Problem:
Please recast the lines as a numbered list without blank lines, starting at the line that contains "scene [641, 101]" and running through the end of the records. Leave the pictures out of your answer.

§ §

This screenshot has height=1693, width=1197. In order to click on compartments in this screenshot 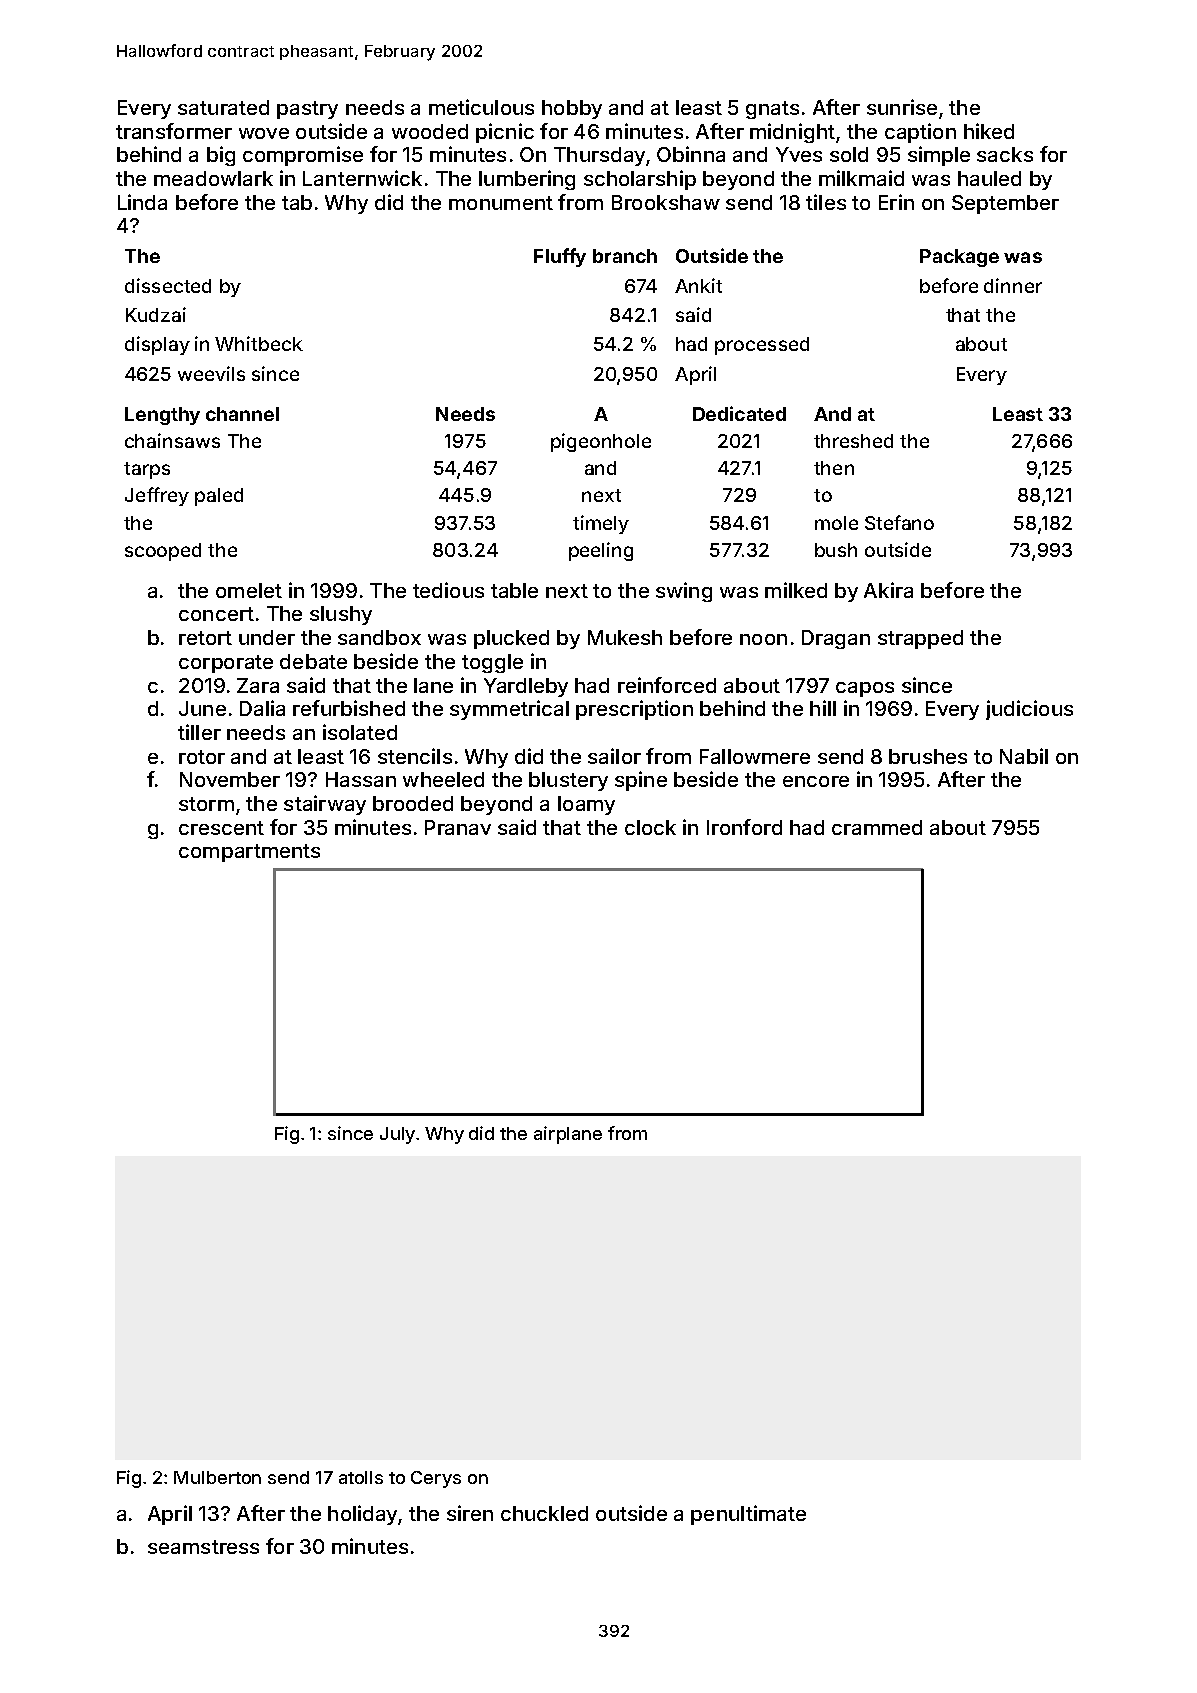, I will do `click(249, 853)`.
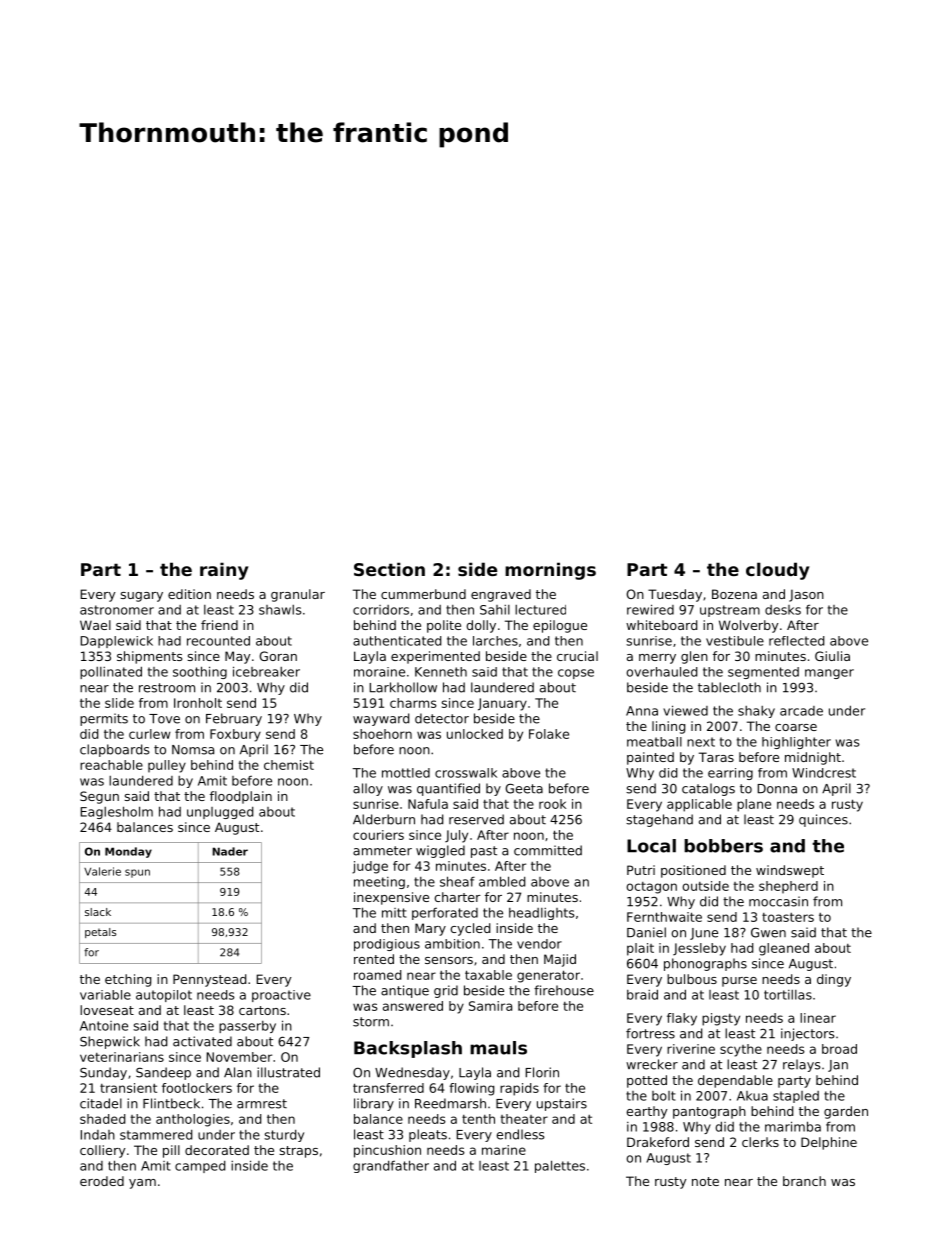 This screenshot has width=952, height=1233. I want to click on manger, so click(829, 674).
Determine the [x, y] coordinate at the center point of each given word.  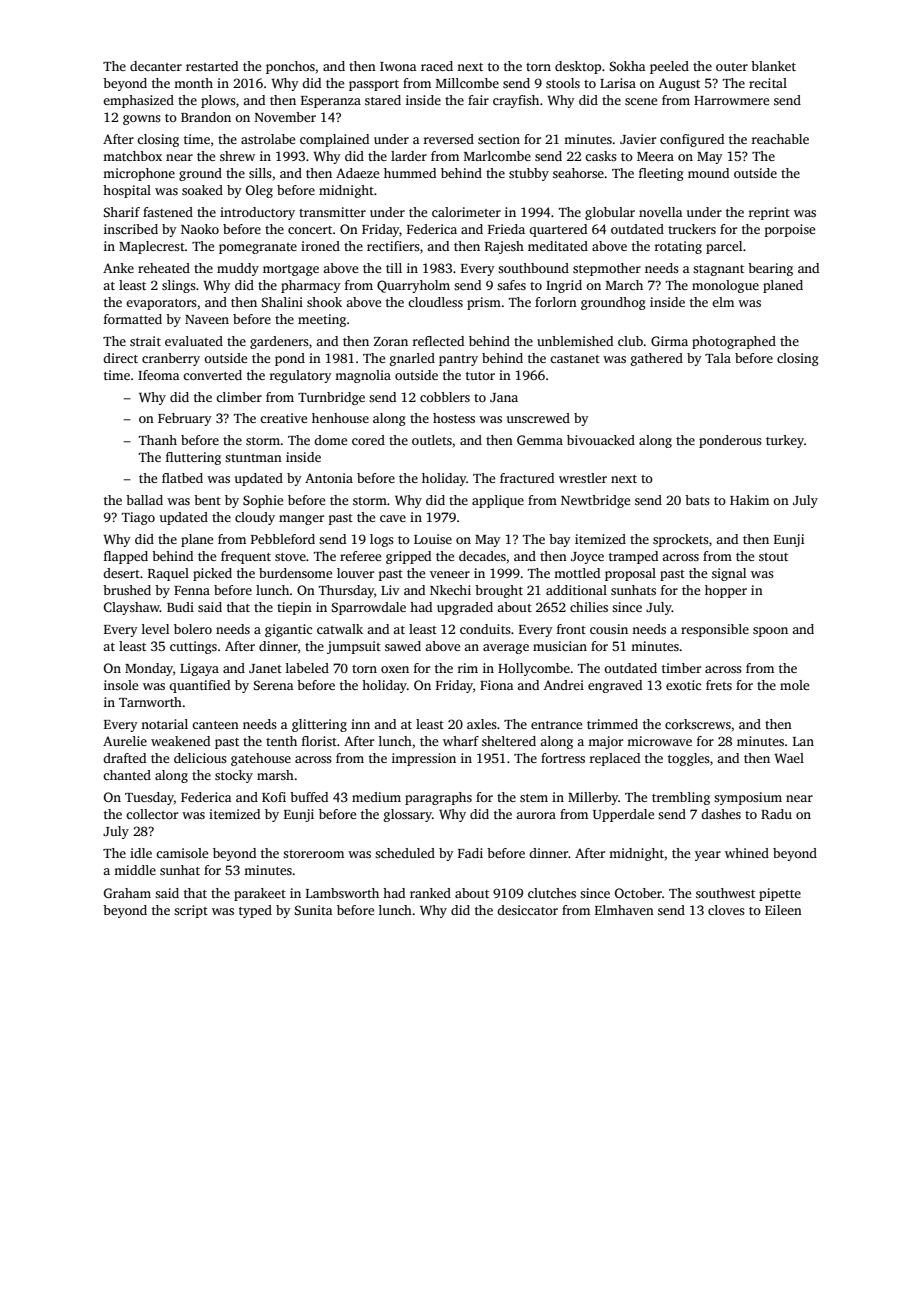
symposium [748, 798]
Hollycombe [534, 669]
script [191, 911]
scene [641, 101]
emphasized [138, 101]
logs [382, 540]
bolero [193, 629]
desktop [578, 67]
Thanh [158, 440]
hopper [726, 591]
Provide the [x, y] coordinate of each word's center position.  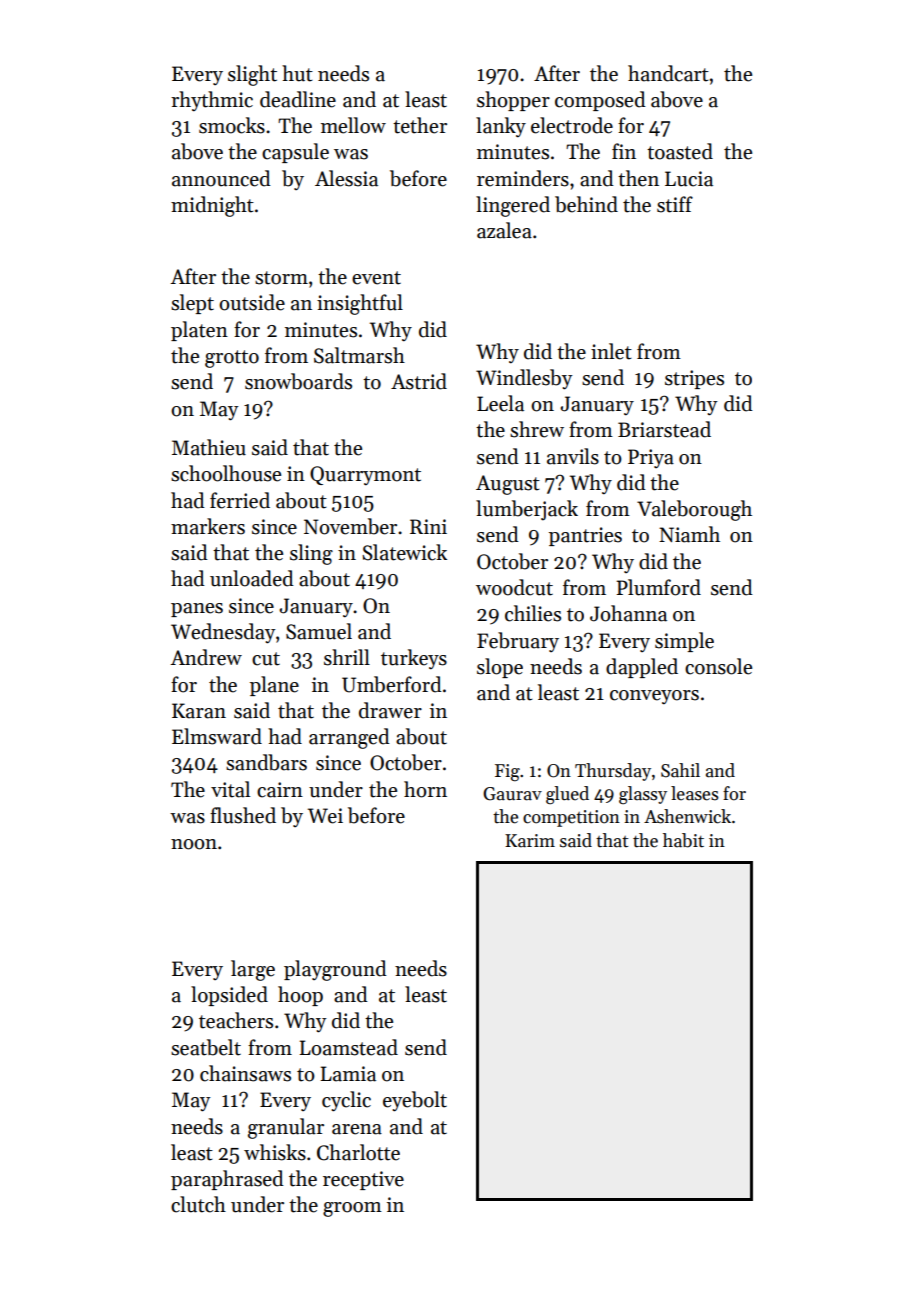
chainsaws [245, 1073]
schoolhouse [226, 473]
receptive [363, 1180]
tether [420, 125]
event [376, 278]
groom [352, 1209]
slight [252, 75]
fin [624, 151]
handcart [668, 73]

§ §

Exercise response:
1. scene [641, 101]
2. emphasized [138, 101]
3. logs [382, 540]
4. bolero [193, 629]
5. desktop [578, 67]
6. Thanh [158, 440]
7. hopper [726, 591]
8. Provide the [x, y] coordinate of each word's center position.  
9. chainsaws [245, 1073]
10. schoolhouse [226, 473]
11. receptive [363, 1180]
12. tether [420, 125]
13. event [376, 278]
14. groom [352, 1209]
15. slight [252, 75]
16. fin [624, 151]
17. handcart [668, 73]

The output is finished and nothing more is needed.